EXERCISE BRIEF: Below this line is a set of entries; quote exactly the lines from the line that contains "D2: LED yellow (A X2, K VA) -> none" to the line that contains "C6: 33nF (AGND, VDD) -> none", both lines included.

AVAILABLE RECORDS:
——————

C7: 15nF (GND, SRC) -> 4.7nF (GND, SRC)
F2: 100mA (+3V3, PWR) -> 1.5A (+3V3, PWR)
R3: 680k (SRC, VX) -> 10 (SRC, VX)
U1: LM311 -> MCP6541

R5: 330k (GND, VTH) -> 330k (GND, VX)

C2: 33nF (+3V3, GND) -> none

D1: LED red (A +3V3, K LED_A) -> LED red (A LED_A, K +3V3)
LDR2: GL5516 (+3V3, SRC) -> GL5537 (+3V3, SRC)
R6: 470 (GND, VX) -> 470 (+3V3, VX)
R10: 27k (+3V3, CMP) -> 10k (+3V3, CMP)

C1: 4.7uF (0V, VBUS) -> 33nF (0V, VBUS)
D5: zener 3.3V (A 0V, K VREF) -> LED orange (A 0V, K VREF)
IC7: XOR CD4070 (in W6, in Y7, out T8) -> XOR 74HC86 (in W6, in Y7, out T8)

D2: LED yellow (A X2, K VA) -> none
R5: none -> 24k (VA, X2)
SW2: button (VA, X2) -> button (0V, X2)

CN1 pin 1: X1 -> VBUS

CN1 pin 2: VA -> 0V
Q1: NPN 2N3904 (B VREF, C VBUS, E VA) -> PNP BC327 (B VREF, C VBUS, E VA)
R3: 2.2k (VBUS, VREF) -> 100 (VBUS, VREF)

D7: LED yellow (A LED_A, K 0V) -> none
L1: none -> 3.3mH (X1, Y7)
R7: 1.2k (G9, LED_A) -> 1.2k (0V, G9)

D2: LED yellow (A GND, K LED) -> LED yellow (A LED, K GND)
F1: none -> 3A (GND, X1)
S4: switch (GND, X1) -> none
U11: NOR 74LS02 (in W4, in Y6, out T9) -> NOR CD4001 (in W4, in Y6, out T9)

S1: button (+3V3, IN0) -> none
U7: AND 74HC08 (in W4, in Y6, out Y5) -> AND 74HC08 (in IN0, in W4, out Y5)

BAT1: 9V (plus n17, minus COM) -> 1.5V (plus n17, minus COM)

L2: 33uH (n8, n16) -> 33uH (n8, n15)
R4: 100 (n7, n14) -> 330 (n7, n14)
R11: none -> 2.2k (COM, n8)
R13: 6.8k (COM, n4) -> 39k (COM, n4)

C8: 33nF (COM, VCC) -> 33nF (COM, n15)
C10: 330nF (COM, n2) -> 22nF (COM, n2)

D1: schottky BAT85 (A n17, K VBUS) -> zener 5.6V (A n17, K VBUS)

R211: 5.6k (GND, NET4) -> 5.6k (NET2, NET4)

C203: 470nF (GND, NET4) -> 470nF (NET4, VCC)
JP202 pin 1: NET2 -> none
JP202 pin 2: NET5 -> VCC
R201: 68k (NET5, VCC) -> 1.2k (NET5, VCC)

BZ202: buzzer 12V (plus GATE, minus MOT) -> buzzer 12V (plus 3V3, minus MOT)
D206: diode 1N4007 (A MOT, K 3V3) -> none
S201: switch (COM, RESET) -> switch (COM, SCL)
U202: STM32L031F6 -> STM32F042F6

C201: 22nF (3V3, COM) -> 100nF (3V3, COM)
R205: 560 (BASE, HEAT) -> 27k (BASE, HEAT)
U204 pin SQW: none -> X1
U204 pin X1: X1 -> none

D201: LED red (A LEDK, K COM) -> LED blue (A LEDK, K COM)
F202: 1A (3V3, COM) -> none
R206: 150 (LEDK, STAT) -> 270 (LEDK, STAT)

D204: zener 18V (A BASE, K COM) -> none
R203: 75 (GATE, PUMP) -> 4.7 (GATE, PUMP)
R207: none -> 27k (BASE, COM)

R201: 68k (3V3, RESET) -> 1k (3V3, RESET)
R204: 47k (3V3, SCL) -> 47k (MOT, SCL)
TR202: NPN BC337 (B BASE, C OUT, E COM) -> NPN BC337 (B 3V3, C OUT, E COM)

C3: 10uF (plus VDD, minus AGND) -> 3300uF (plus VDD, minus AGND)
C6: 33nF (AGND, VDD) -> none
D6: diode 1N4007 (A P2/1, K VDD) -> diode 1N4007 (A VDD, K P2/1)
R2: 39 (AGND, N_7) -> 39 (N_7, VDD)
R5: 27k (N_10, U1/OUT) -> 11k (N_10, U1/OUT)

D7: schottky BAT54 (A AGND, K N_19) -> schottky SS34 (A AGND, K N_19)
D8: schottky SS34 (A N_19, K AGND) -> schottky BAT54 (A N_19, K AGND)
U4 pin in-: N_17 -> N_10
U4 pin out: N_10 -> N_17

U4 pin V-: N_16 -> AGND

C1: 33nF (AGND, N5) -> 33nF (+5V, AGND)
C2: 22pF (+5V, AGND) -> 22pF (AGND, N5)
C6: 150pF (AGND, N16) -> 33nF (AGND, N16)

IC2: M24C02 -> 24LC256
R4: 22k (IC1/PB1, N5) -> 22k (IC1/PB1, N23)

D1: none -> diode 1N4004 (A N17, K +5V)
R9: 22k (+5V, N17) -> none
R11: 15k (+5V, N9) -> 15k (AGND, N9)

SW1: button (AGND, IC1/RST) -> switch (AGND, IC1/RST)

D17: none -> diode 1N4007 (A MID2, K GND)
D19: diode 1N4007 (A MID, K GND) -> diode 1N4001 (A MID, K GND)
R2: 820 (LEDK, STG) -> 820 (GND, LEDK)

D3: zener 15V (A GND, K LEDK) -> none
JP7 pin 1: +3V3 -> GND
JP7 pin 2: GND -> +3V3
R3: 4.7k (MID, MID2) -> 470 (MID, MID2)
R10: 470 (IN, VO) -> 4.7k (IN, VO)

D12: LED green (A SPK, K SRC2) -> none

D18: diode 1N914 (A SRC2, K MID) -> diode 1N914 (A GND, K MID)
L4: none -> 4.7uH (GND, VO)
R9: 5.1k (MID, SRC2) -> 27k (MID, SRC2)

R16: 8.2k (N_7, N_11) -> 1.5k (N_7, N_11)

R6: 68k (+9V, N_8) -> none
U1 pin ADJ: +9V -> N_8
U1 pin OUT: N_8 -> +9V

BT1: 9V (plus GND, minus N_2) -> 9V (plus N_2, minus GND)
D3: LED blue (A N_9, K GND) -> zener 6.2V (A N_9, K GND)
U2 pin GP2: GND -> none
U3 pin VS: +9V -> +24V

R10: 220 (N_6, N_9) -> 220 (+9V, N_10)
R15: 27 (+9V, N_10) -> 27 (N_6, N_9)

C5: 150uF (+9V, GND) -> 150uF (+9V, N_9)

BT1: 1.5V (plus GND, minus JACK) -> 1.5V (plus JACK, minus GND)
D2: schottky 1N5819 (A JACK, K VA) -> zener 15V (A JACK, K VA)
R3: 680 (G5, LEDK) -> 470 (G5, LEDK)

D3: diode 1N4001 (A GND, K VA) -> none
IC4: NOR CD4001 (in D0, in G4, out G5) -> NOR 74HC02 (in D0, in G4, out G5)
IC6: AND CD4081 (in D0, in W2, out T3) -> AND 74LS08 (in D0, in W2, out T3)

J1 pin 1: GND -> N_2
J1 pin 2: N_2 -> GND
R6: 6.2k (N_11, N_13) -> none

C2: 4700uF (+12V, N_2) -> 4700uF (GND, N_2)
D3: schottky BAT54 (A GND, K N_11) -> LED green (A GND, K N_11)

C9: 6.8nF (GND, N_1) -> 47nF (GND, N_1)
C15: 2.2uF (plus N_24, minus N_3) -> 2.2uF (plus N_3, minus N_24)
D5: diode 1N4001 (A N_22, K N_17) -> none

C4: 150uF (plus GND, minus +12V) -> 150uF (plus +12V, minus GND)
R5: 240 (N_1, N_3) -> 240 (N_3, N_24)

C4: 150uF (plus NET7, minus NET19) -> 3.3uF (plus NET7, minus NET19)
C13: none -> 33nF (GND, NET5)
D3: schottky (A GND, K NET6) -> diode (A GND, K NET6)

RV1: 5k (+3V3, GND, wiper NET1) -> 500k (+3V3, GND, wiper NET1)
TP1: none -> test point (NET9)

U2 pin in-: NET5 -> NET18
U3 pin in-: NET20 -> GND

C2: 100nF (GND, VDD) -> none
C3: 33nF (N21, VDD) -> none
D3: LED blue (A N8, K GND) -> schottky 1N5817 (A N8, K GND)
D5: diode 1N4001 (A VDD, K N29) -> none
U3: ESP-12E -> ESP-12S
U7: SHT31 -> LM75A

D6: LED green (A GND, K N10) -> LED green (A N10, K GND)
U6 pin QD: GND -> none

——————

REPLY TO THE TASK:
D2: LED yellow (A X2, K VA) -> none
R5: none -> 24k (VA, X2)
SW2: button (VA, X2) -> button (0V, X2)

CN1 pin 1: X1 -> VBUS

CN1 pin 2: VA -> 0V
Q1: NPN 2N3904 (B VREF, C VBUS, E VA) -> PNP BC327 (B VREF, C VBUS, E VA)
R3: 2.2k (VBUS, VREF) -> 100 (VBUS, VREF)

D7: LED yellow (A LED_A, K 0V) -> none
L1: none -> 3.3mH (X1, Y7)
R7: 1.2k (G9, LED_A) -> 1.2k (0V, G9)

D2: LED yellow (A GND, K LED) -> LED yellow (A LED, K GND)
F1: none -> 3A (GND, X1)
S4: switch (GND, X1) -> none
U11: NOR 74LS02 (in W4, in Y6, out T9) -> NOR CD4001 (in W4, in Y6, out T9)

S1: button (+3V3, IN0) -> none
U7: AND 74HC08 (in W4, in Y6, out Y5) -> AND 74HC08 (in IN0, in W4, out Y5)

BAT1: 9V (plus n17, minus COM) -> 1.5V (plus n17, minus COM)

L2: 33uH (n8, n16) -> 33uH (n8, n15)
R4: 100 (n7, n14) -> 330 (n7, n14)
R11: none -> 2.2k (COM, n8)
R13: 6.8k (COM, n4) -> 39k (COM, n4)

C8: 33nF (COM, VCC) -> 33nF (COM, n15)
C10: 330nF (COM, n2) -> 22nF (COM, n2)

D1: schottky BAT85 (A n17, K VBUS) -> zener 5.6V (A n17, K VBUS)

R211: 5.6k (GND, NET4) -> 5.6k (NET2, NET4)

C203: 470nF (GND, NET4) -> 470nF (NET4, VCC)
JP202 pin 1: NET2 -> none
JP202 pin 2: NET5 -> VCC
R201: 68k (NET5, VCC) -> 1.2k (NET5, VCC)

BZ202: buzzer 12V (plus GATE, minus MOT) -> buzzer 12V (plus 3V3, minus MOT)
D206: diode 1N4007 (A MOT, K 3V3) -> none
S201: switch (COM, RESET) -> switch (COM, SCL)
U202: STM32L031F6 -> STM32F042F6

C201: 22nF (3V3, COM) -> 100nF (3V3, COM)
R205: 560 (BASE, HEAT) -> 27k (BASE, HEAT)
U204 pin SQW: none -> X1
U204 pin X1: X1 -> none

D201: LED red (A LEDK, K COM) -> LED blue (A LEDK, K COM)
F202: 1A (3V3, COM) -> none
R206: 150 (LEDK, STAT) -> 270 (LEDK, STAT)

D204: zener 18V (A BASE, K COM) -> none
R203: 75 (GATE, PUMP) -> 4.7 (GATE, PUMP)
R207: none -> 27k (BASE, COM)

R201: 68k (3V3, RESET) -> 1k (3V3, RESET)
R204: 47k (3V3, SCL) -> 47k (MOT, SCL)
TR202: NPN BC337 (B BASE, C OUT, E COM) -> NPN BC337 (B 3V3, C OUT, E COM)

C3: 10uF (plus VDD, minus AGND) -> 3300uF (plus VDD, minus AGND)
C6: 33nF (AGND, VDD) -> none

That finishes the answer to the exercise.